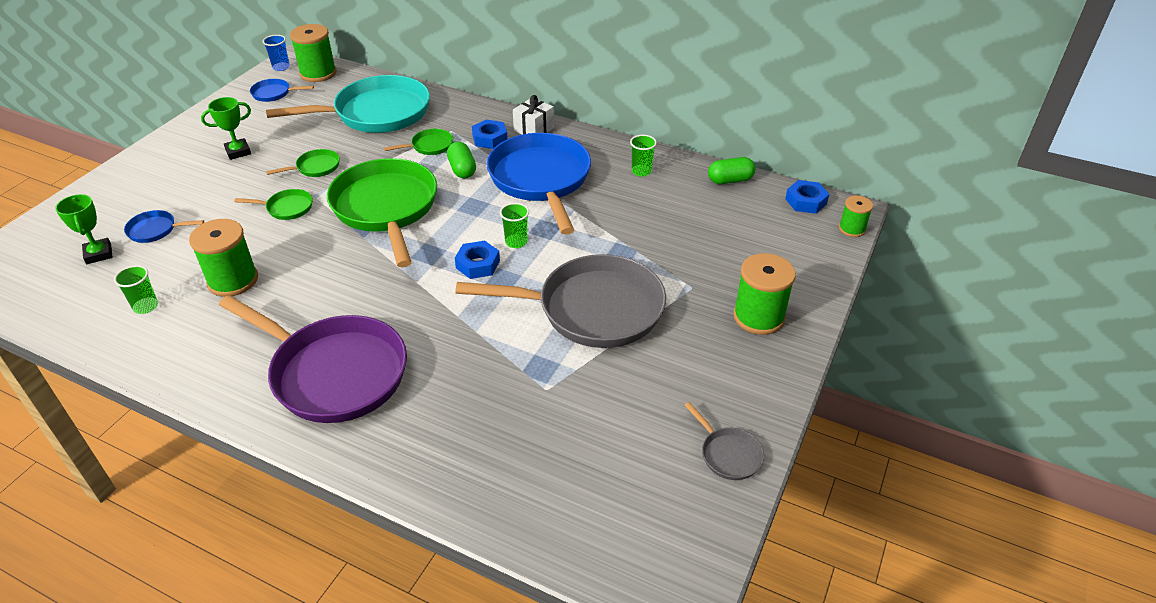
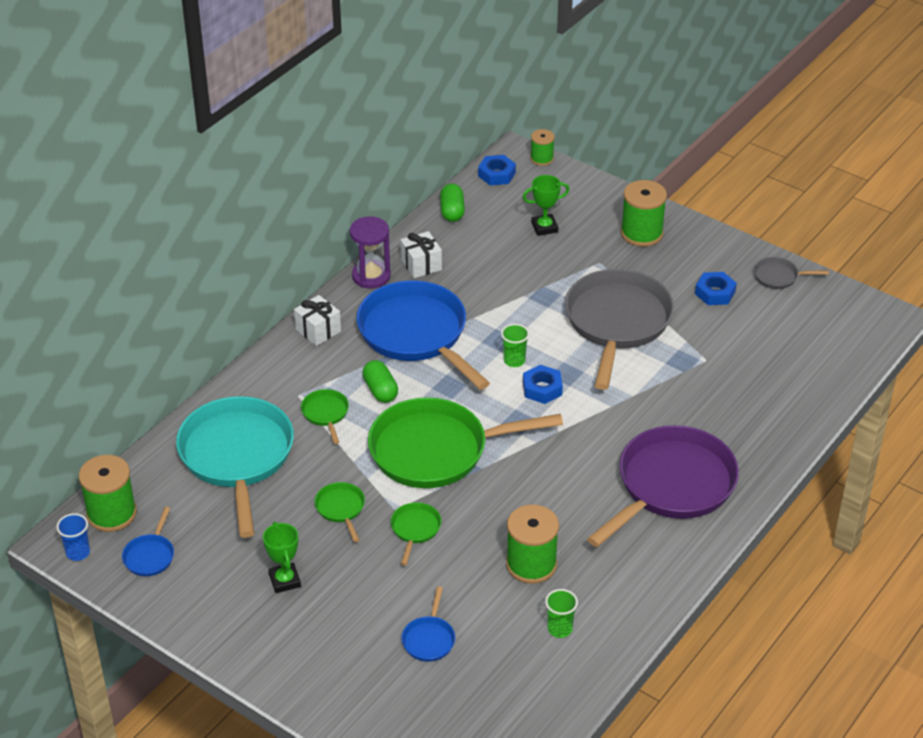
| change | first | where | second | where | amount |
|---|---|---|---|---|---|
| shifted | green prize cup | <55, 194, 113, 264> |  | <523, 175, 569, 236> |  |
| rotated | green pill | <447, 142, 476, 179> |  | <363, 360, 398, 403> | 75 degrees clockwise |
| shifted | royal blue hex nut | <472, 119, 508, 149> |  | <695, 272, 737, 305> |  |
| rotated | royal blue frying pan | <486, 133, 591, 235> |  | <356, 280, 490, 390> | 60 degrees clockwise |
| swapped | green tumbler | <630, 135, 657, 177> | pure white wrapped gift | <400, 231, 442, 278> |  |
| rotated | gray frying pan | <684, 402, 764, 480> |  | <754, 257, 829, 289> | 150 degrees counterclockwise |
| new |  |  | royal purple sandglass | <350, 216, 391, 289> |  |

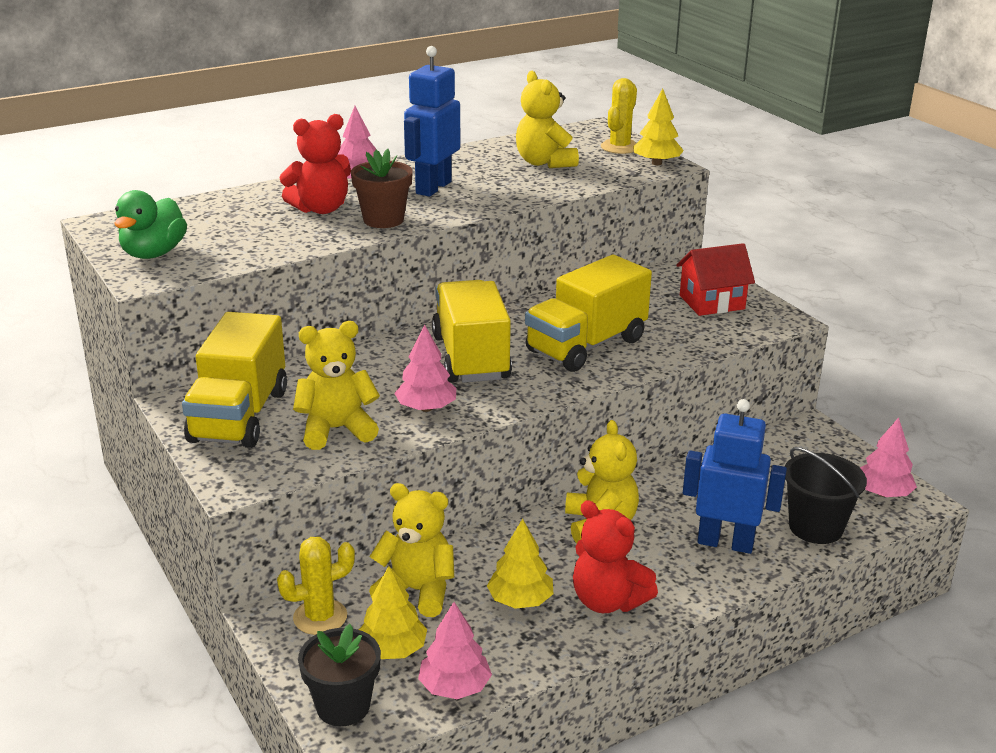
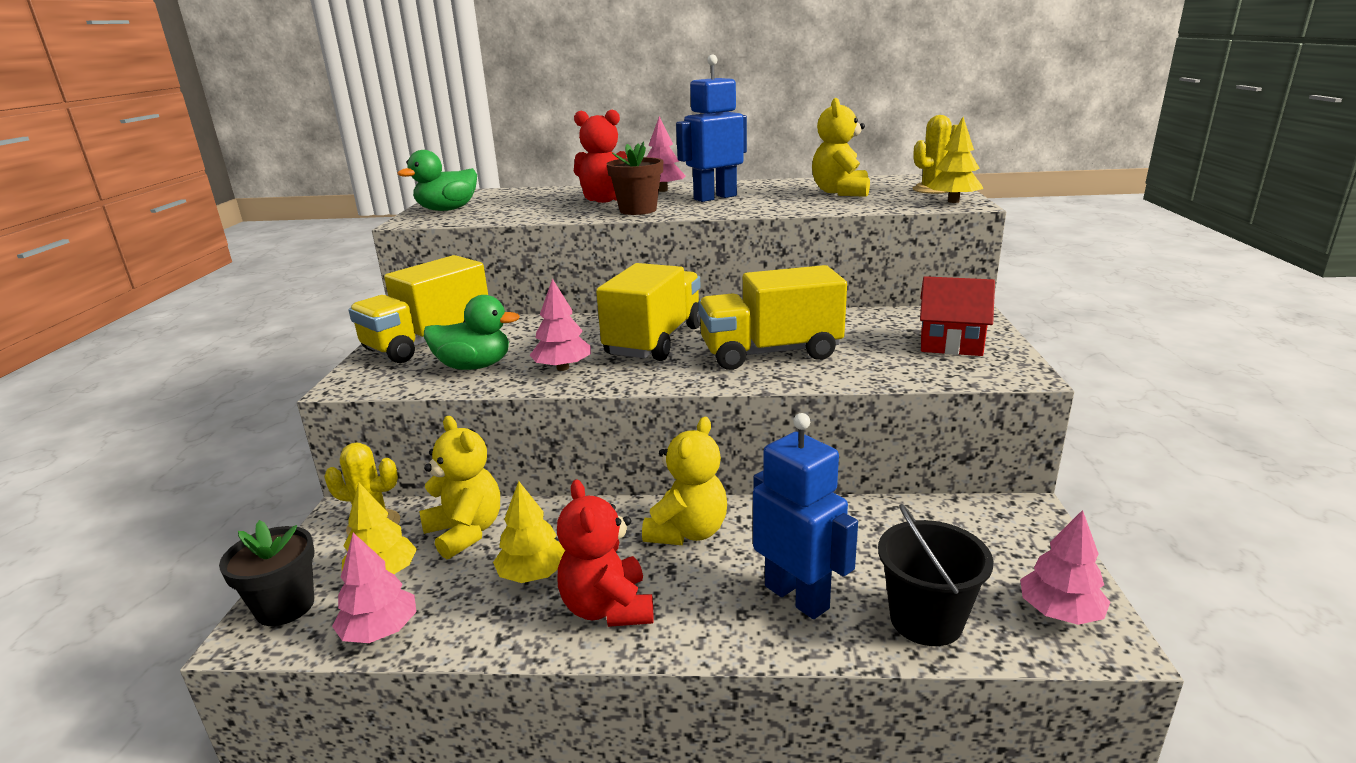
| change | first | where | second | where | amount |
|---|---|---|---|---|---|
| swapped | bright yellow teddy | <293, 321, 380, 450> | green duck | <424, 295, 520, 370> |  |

:::::

• [Problem details]
For each line above that includes "blue", copy the line.

• [Exercise answer]
| shifted | royal blue hex nut | <472, 119, 508, 149> |  | <695, 272, 737, 305> |  |
| rotated | royal blue frying pan | <486, 133, 591, 235> |  | <356, 280, 490, 390> | 60 degrees clockwise |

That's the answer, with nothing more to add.